■ Problem statement ■
Only one stretch of the data below is needed. Output the lines from the one with "red pot [80,270,168,358]" up to and including the one with "brown bowling pin [297,127,330,203]", exactly as they stand.

■ Supplied material ■
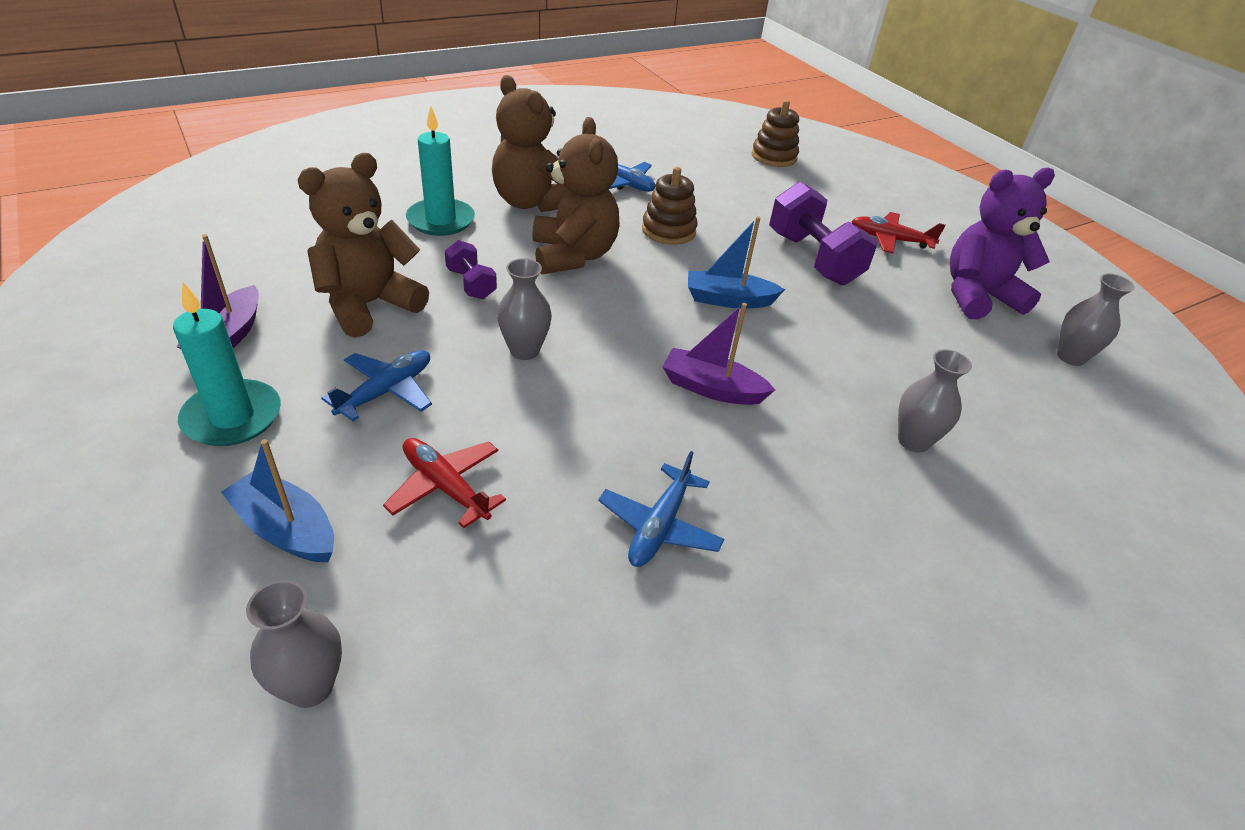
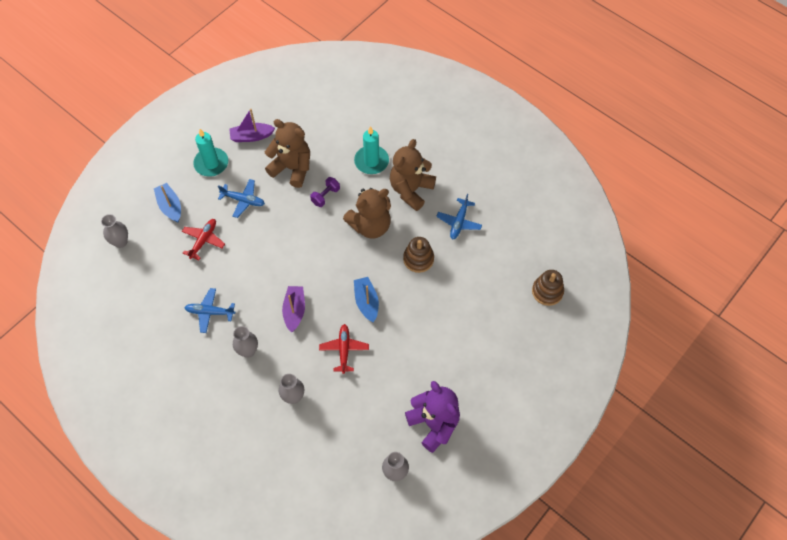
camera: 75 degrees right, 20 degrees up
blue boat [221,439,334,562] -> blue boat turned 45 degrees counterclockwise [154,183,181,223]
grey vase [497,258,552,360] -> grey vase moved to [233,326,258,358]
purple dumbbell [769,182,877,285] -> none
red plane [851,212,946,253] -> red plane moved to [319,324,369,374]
==
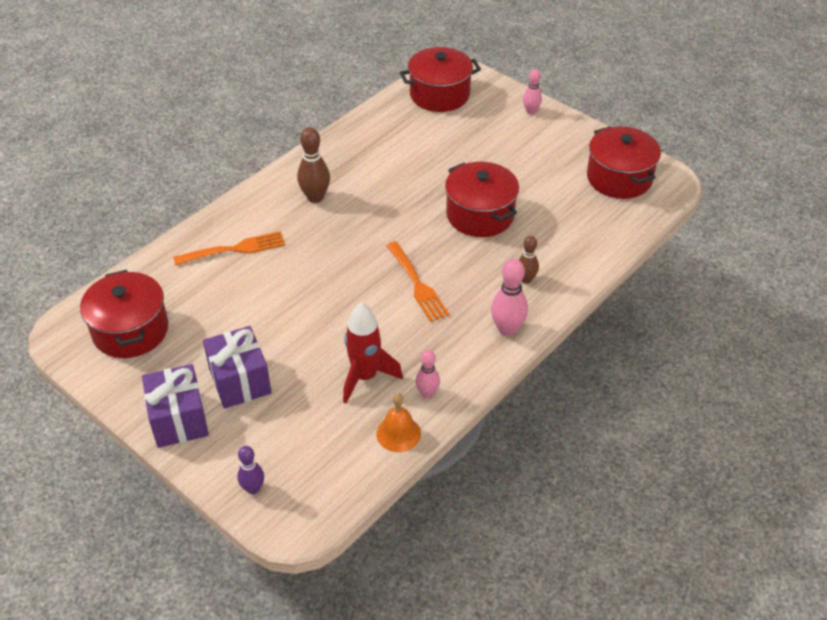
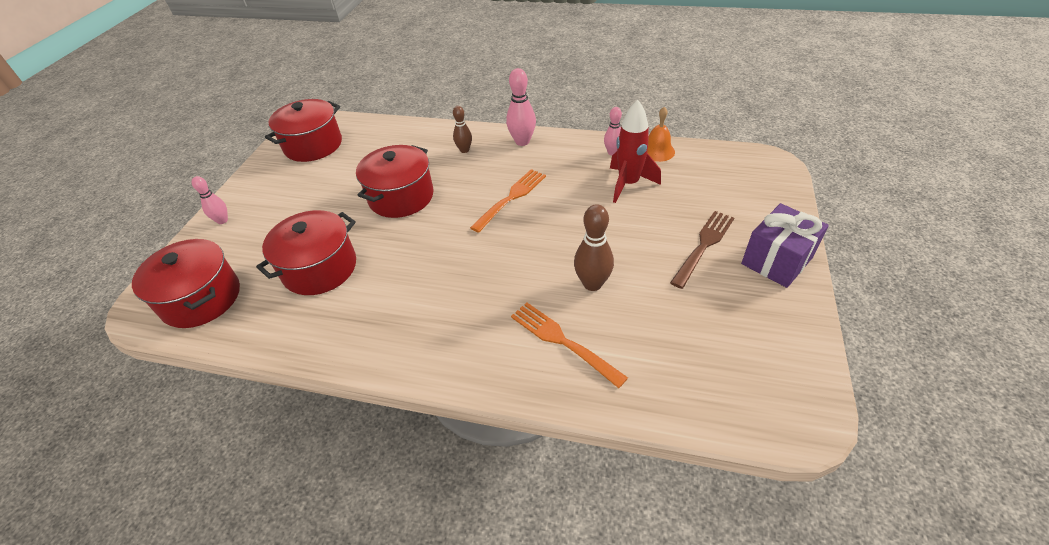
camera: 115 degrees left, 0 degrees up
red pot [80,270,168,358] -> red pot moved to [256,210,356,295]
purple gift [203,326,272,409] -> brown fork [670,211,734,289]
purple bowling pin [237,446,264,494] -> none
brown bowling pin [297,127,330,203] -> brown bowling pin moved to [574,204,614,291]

■ Task solution ■
red pot [80,270,168,358] -> red pot moved to [256,210,356,295]
purple gift [203,326,272,409] -> brown fork [670,211,734,289]
purple bowling pin [237,446,264,494] -> none
brown bowling pin [297,127,330,203] -> brown bowling pin moved to [574,204,614,291]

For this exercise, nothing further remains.